◆ Description of the task
Give every entry again, unchanged, and leave its images out.

◆ Records shown
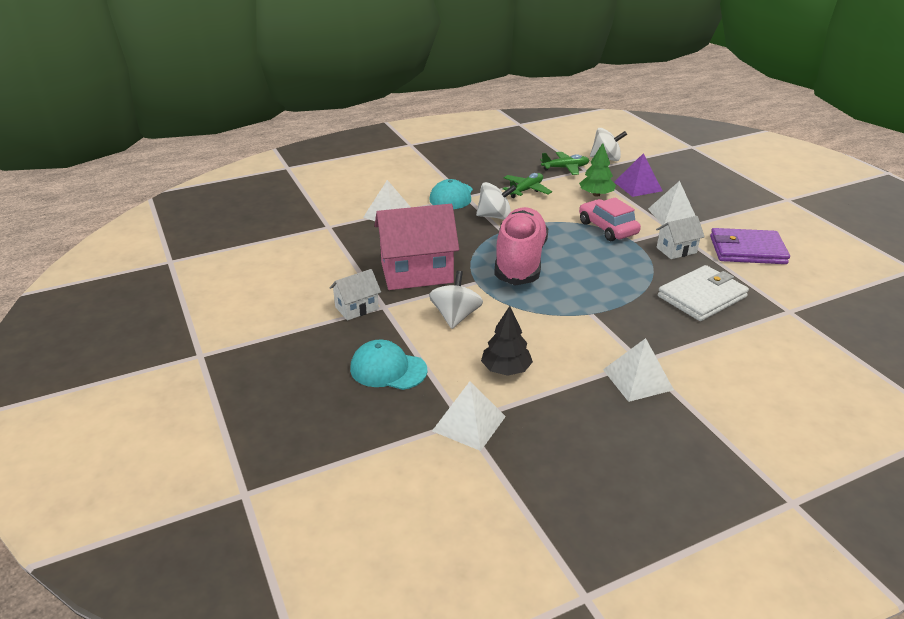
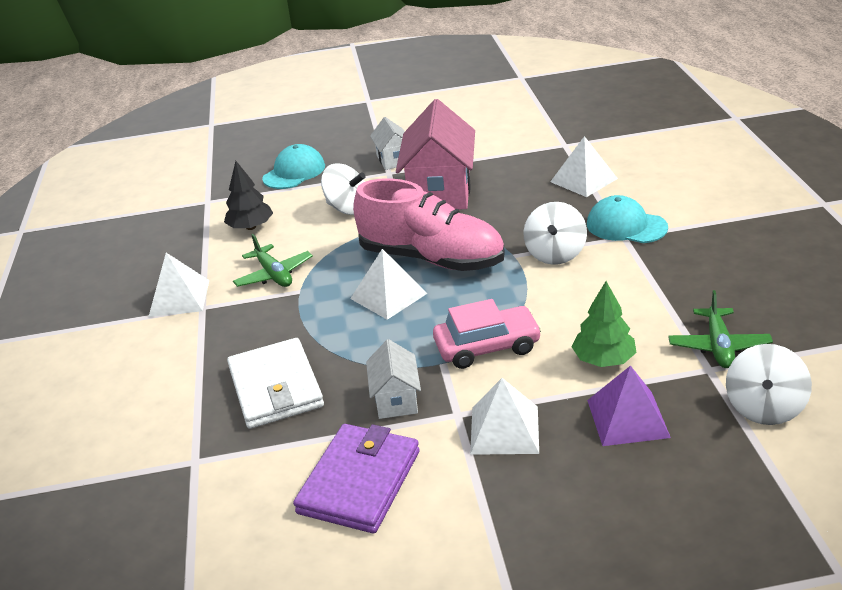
camera: 110 degrees right, 0 degrees up
white pyramid [432,381,506,451] -> white pyramid moved to [350,249,428,320]
green plane [503,173,552,198] -> green plane moved to [233,234,313,287]

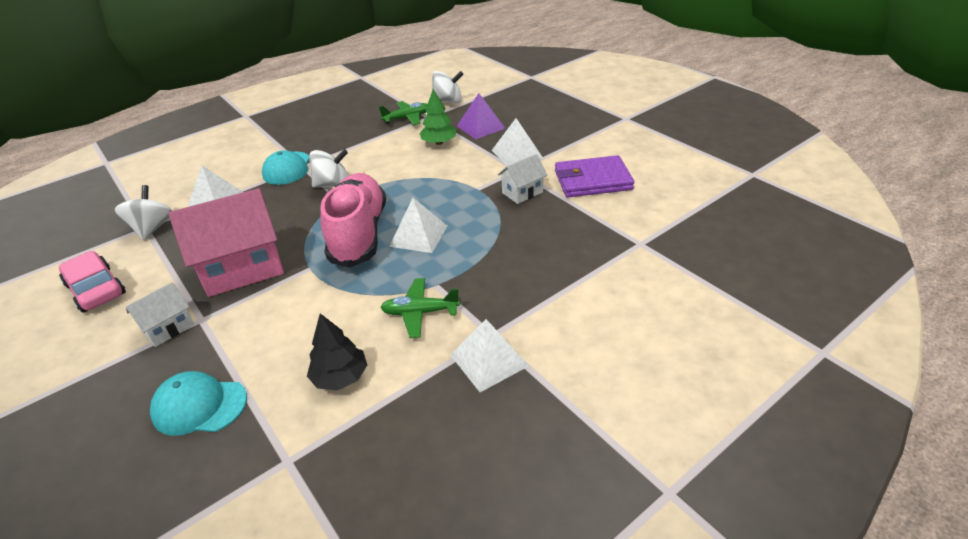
camera: 120 degrees left, 5 degrees up
white wallet [227,338,324,429] -> none
green plane [233,234,313,287] -> green plane turned 120 degrees counterclockwise [380,278,460,338]
white spinning top [321,164,366,215] -> white spinning top moved to [115,185,172,240]
pink car [433,299,542,369] -> pink car moved to [59,251,126,313]

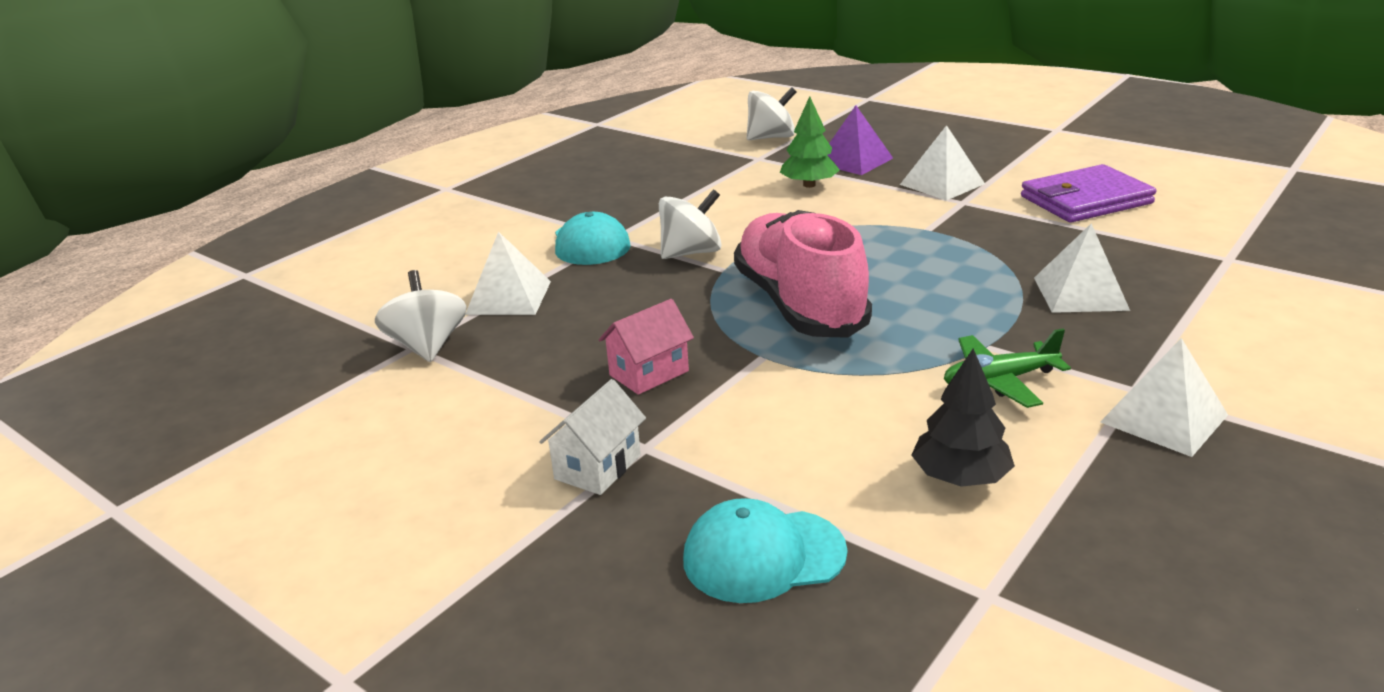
camera: 15 degrees left, 10 degrees down
pink car [59,251,126,313] -> none
pink house [168,188,284,297] -> pink house [599,299,694,395], size x0.51
green plane [379,101,427,125] -> none
white pyramid [389,198,447,253] -> white pyramid moved to [1034,224,1130,313]
white house [498,154,547,204] -> none

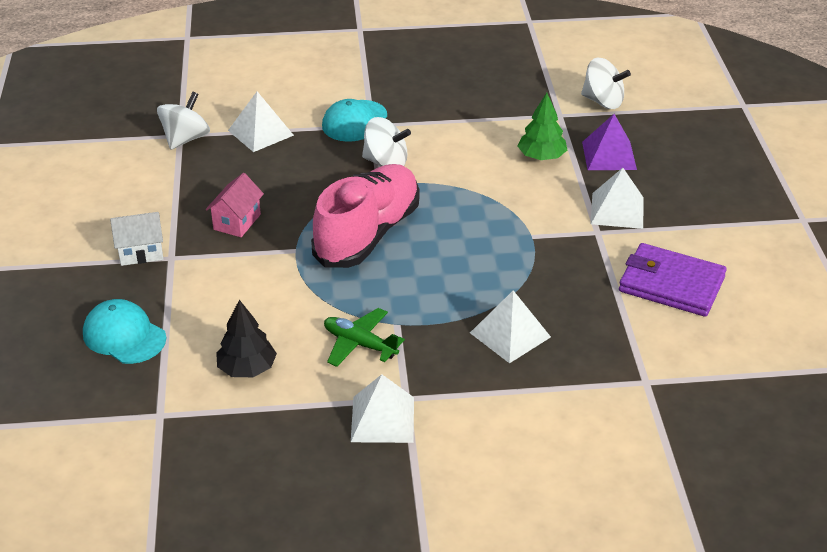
camera: 45 degrees right, 10 degrees up
pink house [599,299,694,395] -> pink house turned 75 degrees counterclockwise [206,173,264,237]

◆ Result of this task
camera: 110 degrees right, 0 degrees up
white pyramid [432,381,506,451] -> white pyramid moved to [350,249,428,320]
green plane [503,173,552,198] -> green plane moved to [233,234,313,287]

camera: 120 degrees left, 5 degrees up
white wallet [227,338,324,429] -> none
green plane [233,234,313,287] -> green plane turned 120 degrees counterclockwise [380,278,460,338]
white spinning top [321,164,366,215] -> white spinning top moved to [115,185,172,240]
pink car [433,299,542,369] -> pink car moved to [59,251,126,313]

camera: 15 degrees left, 10 degrees down
pink car [59,251,126,313] -> none
pink house [168,188,284,297] -> pink house [599,299,694,395], size x0.51
green plane [379,101,427,125] -> none
white pyramid [389,198,447,253] -> white pyramid moved to [1034,224,1130,313]
white house [498,154,547,204] -> none

camera: 45 degrees right, 10 degrees up
pink house [599,299,694,395] -> pink house turned 75 degrees counterclockwise [206,173,264,237]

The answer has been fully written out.